> Work instruction: The answer must consist of each line below that holds the word "none", copied as it stands.

> Extracted records:
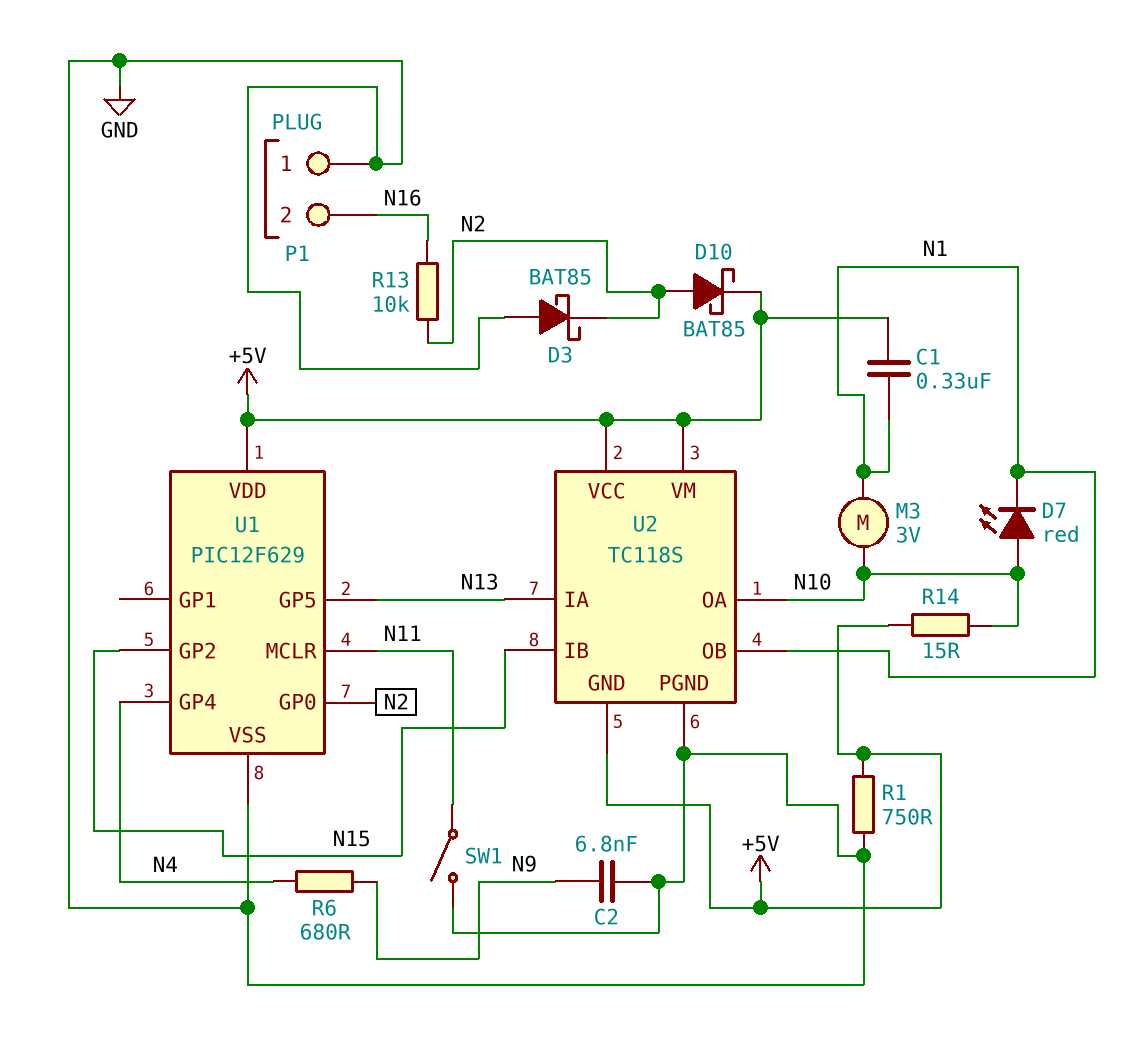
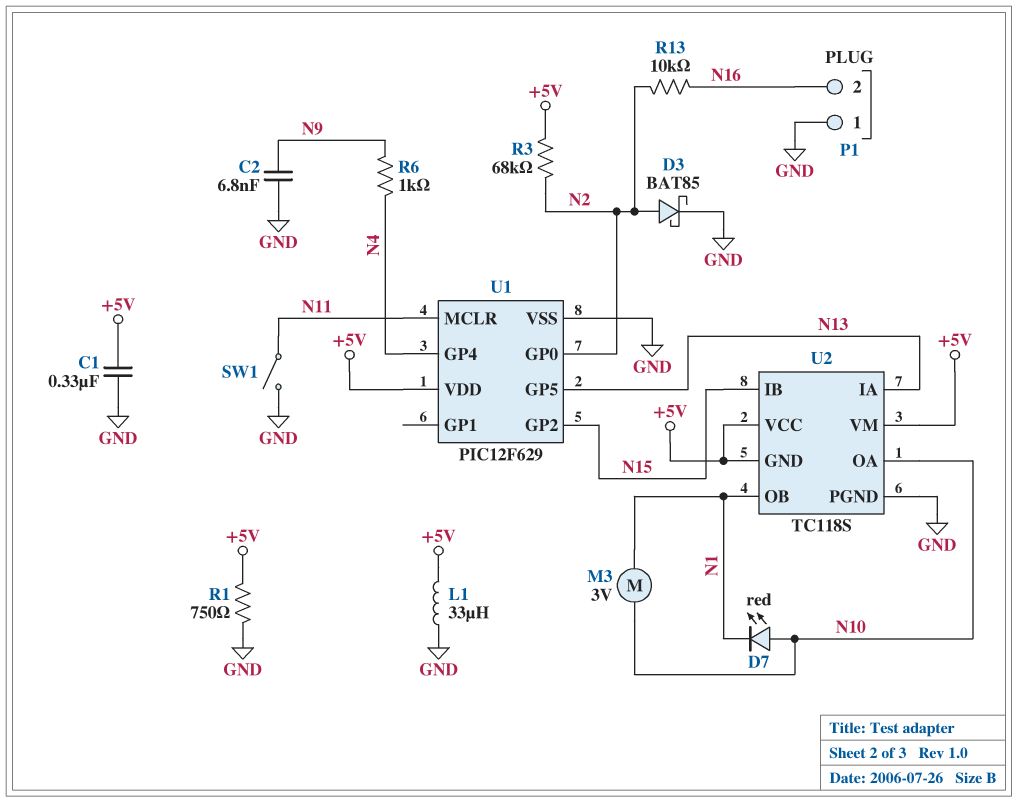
C1: 330nF (+5V, N1) -> 330nF (+5V, GND)
D3: schottky BAT85 (A GND, K N2) -> schottky BAT85 (A N2, K GND)
D10: schottky BAT85 (A N2, K +5V) -> none
L1: none -> 33uH (+5V, GND)
R3: none -> 68k (+5V, N2)
R6: 680 (N4, N9) -> 1k (N4, N9)
R14: 15 (+5V, N10) -> none

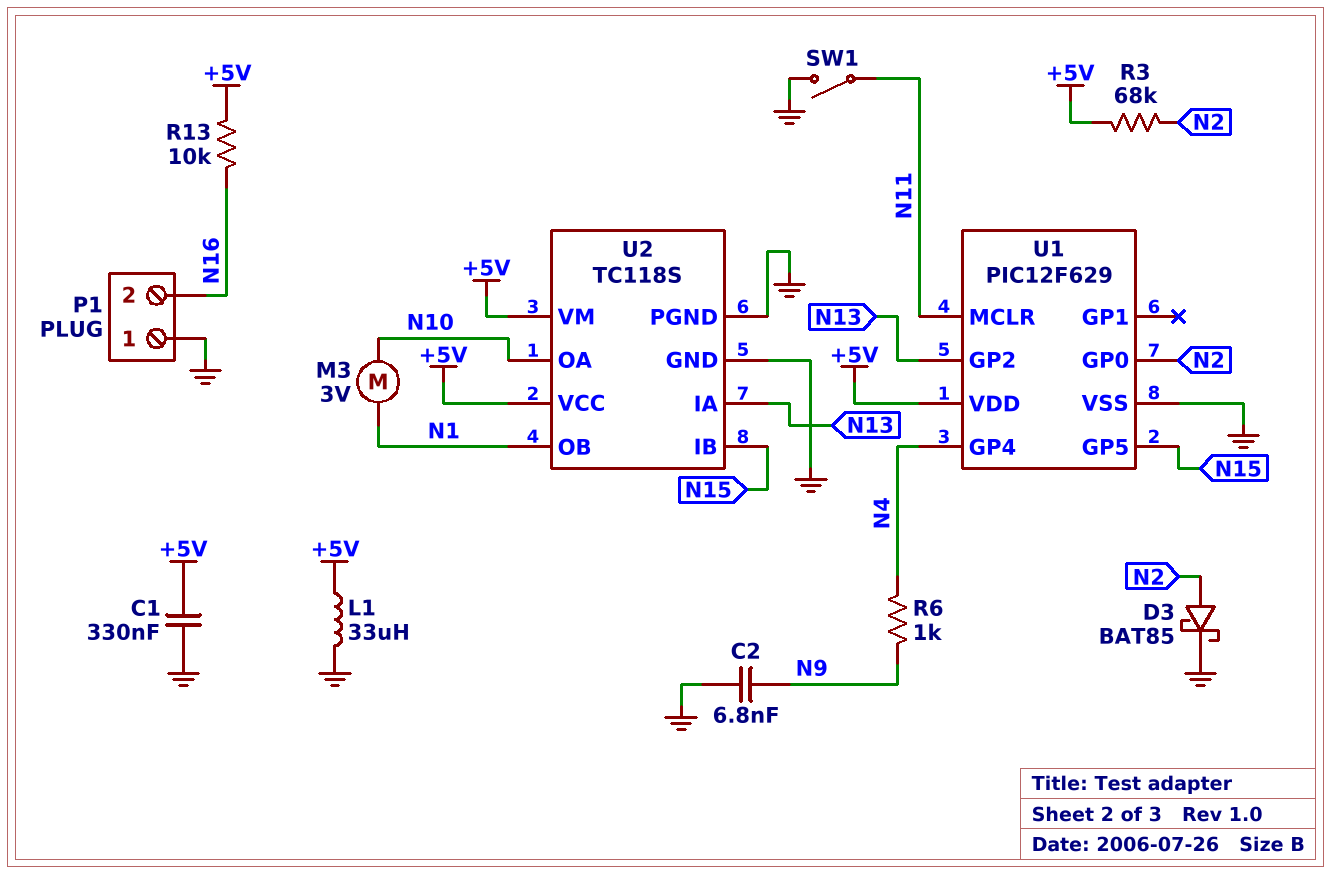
D7: LED red (A N10, K N1) -> none
R1: 750 (+5V, GND) -> none
R13: 10k (N2, N16) -> 10k (+5V, N16)
U1 pin GP2: N15 -> N13
U1 pin GP5: N13 -> N15
U2 pin GND: +5V -> GND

> Answer space:
D10: schottky BAT85 (A N2, K +5V) -> none
L1: none -> 33uH (+5V, GND)
R3: none -> 68k (+5V, N2)
R14: 15 (+5V, N10) -> none
D7: LED red (A N10, K N1) -> none
R1: 750 (+5V, GND) -> none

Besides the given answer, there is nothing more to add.